▶ **PROBLEM TO SOLVE**
Lines to restate from the data below: from the one containing "camera: 20 degrees left, 25 degrees down" to the one containing "yellow_nasopale (558, 336)", both included. Give them again exactly, and only them.

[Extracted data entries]
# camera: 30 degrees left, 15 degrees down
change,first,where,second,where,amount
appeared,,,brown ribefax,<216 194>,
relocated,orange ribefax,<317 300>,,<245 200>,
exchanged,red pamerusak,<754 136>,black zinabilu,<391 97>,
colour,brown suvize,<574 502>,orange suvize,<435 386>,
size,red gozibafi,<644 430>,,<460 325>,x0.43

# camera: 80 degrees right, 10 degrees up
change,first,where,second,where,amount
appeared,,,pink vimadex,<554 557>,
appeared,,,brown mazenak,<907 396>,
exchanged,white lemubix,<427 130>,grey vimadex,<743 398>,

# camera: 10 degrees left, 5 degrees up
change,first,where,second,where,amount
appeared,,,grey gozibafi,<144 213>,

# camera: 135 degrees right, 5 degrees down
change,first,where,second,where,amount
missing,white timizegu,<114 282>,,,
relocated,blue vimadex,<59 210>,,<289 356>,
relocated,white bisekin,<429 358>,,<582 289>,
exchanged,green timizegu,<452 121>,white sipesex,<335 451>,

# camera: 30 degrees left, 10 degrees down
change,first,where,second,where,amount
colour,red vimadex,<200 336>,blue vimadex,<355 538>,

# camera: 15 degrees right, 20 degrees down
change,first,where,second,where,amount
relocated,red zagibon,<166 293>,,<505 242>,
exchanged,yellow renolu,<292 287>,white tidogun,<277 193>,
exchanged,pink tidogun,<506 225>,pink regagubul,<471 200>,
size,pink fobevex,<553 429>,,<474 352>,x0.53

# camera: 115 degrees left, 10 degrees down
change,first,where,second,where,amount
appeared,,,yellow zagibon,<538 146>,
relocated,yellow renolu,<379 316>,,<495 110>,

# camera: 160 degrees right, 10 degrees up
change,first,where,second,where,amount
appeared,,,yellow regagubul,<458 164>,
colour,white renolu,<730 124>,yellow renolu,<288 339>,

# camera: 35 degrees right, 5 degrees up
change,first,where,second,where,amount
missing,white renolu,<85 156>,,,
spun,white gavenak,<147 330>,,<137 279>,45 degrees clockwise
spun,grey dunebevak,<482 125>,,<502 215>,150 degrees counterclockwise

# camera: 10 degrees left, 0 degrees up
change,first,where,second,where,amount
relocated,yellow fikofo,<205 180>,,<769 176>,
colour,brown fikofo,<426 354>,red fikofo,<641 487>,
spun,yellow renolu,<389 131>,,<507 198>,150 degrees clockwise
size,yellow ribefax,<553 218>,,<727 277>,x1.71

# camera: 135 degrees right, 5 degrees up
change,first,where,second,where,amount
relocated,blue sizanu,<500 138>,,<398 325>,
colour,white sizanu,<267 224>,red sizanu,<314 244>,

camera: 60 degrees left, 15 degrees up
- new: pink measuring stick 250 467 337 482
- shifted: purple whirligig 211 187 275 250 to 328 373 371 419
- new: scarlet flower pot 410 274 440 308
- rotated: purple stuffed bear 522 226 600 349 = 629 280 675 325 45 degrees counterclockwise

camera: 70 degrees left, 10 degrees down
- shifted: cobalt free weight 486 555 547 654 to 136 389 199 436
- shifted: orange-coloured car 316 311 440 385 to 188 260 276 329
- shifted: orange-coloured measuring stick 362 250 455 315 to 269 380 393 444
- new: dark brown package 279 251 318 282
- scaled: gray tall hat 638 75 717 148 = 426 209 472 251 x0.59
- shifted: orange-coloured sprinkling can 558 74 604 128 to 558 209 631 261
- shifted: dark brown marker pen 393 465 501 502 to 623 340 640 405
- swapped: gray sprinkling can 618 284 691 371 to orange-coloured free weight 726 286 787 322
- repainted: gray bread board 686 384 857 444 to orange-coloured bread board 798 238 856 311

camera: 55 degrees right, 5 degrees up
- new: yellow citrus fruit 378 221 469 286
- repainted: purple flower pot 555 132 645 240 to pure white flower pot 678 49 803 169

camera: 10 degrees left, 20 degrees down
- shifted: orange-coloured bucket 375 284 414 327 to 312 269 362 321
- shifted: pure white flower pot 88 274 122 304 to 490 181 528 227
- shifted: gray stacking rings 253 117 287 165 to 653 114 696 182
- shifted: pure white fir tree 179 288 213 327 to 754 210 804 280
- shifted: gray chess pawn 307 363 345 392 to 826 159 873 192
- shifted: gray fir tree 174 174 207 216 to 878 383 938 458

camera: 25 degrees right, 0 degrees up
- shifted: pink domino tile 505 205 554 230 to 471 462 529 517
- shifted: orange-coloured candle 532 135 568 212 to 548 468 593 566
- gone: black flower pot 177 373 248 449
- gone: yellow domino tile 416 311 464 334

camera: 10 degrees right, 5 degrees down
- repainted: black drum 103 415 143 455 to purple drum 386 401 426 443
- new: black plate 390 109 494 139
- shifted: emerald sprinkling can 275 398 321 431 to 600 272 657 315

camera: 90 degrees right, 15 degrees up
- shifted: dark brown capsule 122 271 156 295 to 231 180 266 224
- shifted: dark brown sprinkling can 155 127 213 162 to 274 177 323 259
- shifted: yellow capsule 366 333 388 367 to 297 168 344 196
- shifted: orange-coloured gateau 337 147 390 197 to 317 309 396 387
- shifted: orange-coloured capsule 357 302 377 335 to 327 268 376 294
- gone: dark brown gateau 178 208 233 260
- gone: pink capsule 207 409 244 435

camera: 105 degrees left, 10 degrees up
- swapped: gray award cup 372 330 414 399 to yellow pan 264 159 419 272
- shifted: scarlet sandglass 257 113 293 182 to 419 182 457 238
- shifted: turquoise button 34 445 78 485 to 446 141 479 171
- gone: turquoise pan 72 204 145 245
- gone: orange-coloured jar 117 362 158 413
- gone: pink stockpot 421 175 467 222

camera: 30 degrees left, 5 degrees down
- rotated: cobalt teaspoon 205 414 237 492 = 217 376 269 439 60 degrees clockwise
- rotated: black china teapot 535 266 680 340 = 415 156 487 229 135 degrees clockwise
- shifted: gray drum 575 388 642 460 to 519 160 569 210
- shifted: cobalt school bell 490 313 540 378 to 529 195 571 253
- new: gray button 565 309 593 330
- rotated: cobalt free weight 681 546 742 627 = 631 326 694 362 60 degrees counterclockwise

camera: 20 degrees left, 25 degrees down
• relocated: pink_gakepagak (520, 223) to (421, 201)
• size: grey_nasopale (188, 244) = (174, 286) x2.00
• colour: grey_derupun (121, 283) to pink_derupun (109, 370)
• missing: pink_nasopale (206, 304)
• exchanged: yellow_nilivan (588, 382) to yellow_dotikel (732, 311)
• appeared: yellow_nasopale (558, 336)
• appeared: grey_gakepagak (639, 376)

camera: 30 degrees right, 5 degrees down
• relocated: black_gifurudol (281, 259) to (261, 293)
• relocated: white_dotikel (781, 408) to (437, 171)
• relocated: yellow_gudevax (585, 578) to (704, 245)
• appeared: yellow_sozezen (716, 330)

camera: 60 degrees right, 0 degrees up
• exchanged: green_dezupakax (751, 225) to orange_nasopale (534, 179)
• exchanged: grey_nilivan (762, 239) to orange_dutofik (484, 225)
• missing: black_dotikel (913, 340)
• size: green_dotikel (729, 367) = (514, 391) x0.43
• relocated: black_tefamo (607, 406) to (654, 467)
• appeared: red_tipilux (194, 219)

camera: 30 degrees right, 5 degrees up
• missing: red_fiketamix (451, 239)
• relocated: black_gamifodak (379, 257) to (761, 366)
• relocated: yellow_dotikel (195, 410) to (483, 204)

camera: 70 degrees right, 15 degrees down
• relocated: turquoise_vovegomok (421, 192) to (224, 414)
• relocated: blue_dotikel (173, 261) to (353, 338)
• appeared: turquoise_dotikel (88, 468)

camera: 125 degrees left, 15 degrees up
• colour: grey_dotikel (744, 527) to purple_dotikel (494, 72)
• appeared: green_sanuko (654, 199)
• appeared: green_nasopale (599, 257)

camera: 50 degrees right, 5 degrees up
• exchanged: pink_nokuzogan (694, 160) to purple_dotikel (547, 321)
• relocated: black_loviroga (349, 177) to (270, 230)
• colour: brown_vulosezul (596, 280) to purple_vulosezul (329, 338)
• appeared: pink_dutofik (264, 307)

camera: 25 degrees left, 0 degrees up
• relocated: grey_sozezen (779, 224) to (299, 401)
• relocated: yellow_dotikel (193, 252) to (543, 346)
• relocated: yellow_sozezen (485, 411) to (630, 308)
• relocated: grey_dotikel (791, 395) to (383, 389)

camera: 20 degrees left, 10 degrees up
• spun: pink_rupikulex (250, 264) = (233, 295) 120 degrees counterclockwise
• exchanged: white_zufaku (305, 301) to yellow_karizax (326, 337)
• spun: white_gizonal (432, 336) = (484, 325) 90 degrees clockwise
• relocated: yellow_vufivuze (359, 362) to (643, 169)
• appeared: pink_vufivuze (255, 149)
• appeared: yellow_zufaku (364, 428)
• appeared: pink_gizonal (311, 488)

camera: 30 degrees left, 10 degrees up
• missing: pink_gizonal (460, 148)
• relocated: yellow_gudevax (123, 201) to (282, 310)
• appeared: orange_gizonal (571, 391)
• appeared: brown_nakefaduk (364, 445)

▶ **SOLUTION**
camera: 20 degrees left, 25 degrees down
• relocated: pink_gakepagak (520, 223) to (421, 201)
• size: grey_nasopale (188, 244) = (174, 286) x2.00
• colour: grey_derupun (121, 283) to pink_derupun (109, 370)
• missing: pink_nasopale (206, 304)
• exchanged: yellow_nilivan (588, 382) to yellow_dotikel (732, 311)
• appeared: yellow_nasopale (558, 336)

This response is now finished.